[Stored data]
- - -

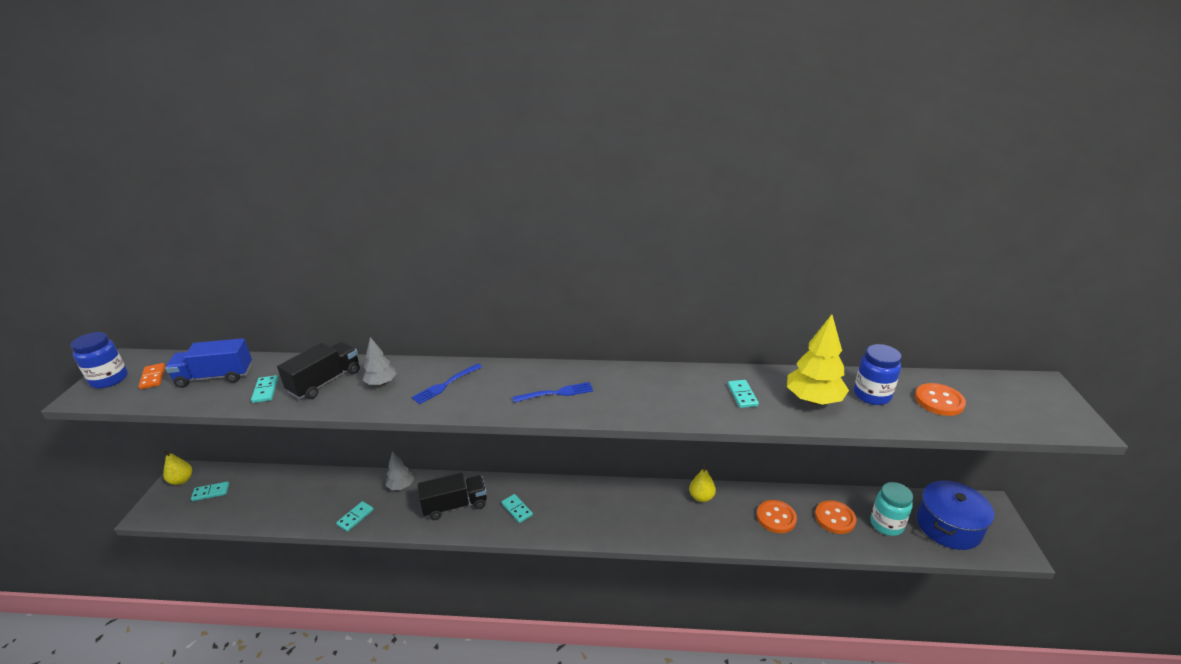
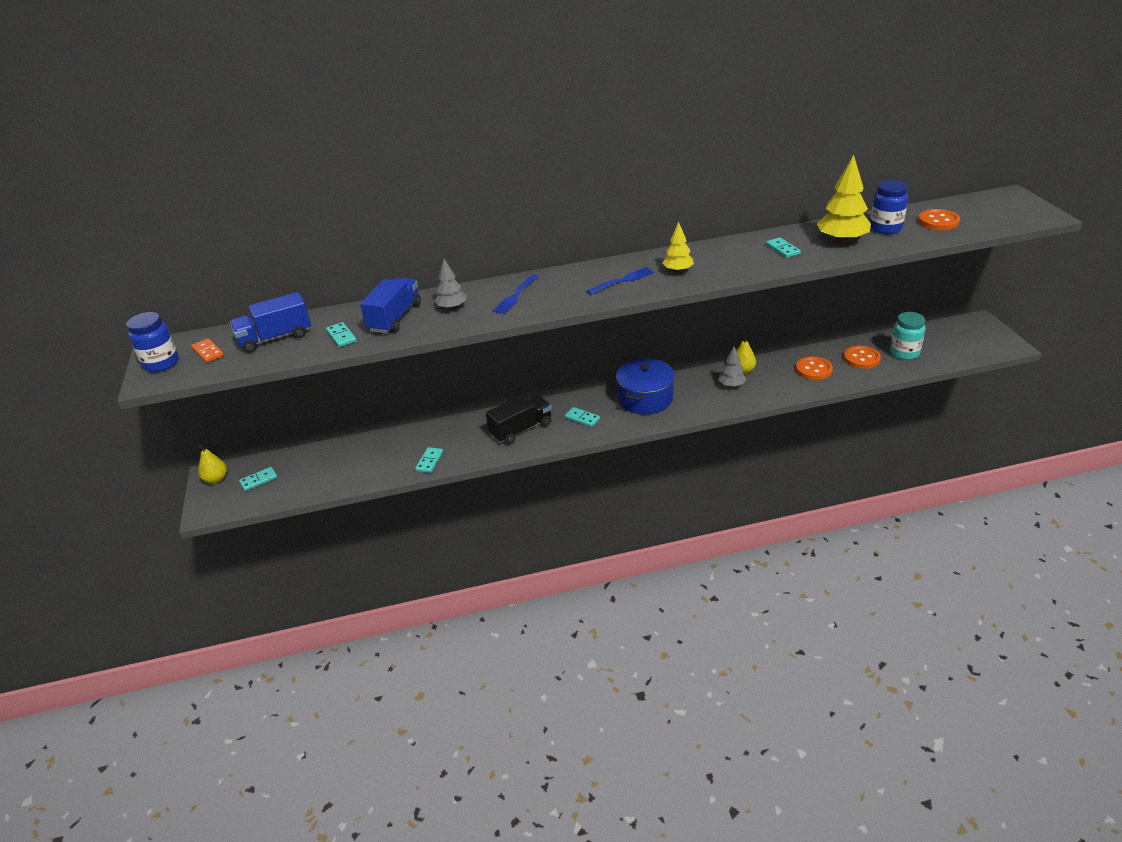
camera: 15 degrees left, 5 degrees up
(325, 382) = (395, 318): black truck -> blue truck
(401, 486) = (456, 428): grey tree -> grey tree (731, 385)
(618, 395) = (678, 271): none -> yellow tree
(948, 526) = (952, 342): blue pot -> blue pot (645, 398)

- - -

- [About this exercise]:
Write the data out again exactly, but without its images.

- [Final answer]:
camera: 15 degrees left, 5 degrees up
(325, 382) = (395, 318): black truck -> blue truck
(401, 486) = (456, 428): grey tree -> grey tree (731, 385)
(618, 395) = (678, 271): none -> yellow tree
(948, 526) = (952, 342): blue pot -> blue pot (645, 398)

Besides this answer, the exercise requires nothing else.